Each line of the material below with the word "switch" is to be reported.

───── INFORMATION GIVEN

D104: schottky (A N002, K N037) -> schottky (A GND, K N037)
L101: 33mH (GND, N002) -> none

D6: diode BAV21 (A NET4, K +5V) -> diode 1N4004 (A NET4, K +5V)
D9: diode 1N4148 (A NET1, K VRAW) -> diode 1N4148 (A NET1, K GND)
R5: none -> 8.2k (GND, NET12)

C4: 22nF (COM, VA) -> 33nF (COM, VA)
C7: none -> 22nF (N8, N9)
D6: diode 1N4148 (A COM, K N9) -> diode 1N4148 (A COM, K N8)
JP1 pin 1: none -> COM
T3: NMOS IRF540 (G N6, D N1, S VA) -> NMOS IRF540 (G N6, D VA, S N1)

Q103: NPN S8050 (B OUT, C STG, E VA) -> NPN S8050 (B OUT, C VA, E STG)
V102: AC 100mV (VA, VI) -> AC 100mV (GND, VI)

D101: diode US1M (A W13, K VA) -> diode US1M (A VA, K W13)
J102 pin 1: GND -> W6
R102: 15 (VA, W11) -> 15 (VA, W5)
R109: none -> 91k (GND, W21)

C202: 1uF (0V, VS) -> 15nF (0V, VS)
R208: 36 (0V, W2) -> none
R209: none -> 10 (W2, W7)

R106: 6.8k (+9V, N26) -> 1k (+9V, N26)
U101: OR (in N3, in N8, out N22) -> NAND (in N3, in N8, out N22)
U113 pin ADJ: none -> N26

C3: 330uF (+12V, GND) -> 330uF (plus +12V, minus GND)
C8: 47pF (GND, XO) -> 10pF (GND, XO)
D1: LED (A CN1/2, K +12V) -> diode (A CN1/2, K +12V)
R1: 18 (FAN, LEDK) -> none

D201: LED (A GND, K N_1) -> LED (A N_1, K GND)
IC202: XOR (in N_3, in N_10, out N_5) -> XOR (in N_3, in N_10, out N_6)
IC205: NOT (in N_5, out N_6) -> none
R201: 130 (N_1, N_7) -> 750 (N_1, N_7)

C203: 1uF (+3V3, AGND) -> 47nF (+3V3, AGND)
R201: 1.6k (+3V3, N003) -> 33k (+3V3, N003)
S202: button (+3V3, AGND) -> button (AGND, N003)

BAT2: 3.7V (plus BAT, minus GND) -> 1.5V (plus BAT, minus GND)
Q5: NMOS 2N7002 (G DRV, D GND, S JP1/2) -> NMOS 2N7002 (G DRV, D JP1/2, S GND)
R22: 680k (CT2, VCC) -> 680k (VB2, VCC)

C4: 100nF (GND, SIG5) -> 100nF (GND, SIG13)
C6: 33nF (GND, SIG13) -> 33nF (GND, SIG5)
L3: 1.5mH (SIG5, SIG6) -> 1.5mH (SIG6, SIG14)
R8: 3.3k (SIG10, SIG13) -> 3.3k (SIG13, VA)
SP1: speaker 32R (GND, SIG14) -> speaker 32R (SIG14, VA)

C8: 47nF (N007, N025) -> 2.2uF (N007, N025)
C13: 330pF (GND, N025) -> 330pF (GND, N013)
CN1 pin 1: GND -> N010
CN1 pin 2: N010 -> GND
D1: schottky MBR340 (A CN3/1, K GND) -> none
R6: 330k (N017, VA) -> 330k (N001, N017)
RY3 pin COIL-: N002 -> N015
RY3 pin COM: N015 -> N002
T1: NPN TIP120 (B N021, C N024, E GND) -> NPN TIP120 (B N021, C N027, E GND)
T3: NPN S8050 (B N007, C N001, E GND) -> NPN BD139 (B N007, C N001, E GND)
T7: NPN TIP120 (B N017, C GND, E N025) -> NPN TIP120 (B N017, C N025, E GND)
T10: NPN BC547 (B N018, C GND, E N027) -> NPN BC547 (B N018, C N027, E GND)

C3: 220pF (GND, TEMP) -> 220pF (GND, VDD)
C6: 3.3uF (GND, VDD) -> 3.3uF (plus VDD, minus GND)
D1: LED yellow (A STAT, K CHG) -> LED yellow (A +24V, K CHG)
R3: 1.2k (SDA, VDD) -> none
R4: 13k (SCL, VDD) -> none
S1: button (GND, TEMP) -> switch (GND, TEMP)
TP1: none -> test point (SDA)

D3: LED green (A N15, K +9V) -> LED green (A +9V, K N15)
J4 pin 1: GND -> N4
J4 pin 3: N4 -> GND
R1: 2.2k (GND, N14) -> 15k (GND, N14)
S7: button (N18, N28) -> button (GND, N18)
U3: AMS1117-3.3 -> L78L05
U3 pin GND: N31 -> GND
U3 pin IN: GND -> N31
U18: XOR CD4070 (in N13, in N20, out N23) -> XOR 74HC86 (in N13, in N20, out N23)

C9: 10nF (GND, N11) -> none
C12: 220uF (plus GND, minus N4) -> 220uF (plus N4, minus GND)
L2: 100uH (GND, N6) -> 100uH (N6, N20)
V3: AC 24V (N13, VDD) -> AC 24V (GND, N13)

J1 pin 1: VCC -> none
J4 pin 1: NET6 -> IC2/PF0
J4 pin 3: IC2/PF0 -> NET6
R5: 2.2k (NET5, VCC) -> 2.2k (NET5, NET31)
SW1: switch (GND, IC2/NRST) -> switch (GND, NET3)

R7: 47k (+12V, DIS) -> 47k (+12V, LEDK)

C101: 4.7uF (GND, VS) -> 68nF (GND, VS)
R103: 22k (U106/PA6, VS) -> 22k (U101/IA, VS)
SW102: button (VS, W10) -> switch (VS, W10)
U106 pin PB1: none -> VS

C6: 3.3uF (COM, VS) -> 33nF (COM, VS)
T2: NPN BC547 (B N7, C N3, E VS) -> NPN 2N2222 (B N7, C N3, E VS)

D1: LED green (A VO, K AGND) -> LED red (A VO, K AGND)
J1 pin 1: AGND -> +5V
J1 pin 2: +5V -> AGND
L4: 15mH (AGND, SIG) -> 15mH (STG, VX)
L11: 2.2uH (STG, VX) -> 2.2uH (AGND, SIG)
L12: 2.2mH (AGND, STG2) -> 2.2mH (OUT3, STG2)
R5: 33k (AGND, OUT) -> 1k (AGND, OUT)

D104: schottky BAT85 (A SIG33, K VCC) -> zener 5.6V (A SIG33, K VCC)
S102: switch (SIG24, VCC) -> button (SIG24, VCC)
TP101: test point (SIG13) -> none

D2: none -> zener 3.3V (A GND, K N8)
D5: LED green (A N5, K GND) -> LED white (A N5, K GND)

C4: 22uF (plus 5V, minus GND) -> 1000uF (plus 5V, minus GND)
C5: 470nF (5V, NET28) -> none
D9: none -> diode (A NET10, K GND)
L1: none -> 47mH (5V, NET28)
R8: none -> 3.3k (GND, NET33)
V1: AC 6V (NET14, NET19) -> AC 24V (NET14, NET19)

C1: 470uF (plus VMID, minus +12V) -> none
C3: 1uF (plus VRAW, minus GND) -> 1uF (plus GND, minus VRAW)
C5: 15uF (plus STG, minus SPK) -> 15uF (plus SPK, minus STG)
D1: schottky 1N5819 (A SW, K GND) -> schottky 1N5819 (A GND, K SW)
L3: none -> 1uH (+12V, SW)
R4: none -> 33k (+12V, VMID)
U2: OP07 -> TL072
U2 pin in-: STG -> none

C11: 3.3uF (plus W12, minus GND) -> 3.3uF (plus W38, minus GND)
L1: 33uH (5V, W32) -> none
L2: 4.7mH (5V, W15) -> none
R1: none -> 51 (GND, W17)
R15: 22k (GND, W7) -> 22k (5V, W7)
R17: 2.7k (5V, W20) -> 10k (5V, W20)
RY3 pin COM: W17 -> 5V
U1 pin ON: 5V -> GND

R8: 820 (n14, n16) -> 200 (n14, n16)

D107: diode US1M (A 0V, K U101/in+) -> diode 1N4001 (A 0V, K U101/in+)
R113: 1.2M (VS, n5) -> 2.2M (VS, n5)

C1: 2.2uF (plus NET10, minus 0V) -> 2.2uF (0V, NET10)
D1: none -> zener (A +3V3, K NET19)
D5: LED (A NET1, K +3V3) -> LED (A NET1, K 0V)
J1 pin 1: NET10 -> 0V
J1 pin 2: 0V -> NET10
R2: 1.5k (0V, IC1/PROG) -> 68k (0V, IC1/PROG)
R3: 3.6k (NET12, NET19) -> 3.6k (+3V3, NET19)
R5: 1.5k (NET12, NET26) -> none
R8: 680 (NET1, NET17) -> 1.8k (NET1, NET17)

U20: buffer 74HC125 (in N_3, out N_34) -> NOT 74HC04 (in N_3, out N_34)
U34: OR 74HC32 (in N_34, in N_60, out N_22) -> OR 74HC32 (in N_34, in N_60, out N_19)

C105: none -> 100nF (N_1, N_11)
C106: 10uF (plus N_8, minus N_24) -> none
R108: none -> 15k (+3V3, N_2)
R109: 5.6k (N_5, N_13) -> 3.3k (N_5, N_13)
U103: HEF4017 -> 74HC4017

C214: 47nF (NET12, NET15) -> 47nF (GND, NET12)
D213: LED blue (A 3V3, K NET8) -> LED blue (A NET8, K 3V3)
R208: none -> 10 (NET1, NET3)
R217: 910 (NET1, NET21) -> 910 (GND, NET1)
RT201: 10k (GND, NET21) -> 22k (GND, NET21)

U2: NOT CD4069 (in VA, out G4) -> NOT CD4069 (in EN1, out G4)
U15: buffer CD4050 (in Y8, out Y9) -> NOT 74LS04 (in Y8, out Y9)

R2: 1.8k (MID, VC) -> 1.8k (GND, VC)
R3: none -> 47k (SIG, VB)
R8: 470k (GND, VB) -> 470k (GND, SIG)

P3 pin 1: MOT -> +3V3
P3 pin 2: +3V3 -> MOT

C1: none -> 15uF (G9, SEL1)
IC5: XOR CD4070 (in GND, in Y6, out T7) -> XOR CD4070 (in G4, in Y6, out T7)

──────────

### TASK RESPONSE
S1: button (GND, TEMP) -> switch (GND, TEMP)
SW1: switch (GND, IC2/NRST) -> switch (GND, NET3)
SW102: button (VS, W10) -> switch (VS, W10)
S102: switch (SIG24, VCC) -> button (SIG24, VCC)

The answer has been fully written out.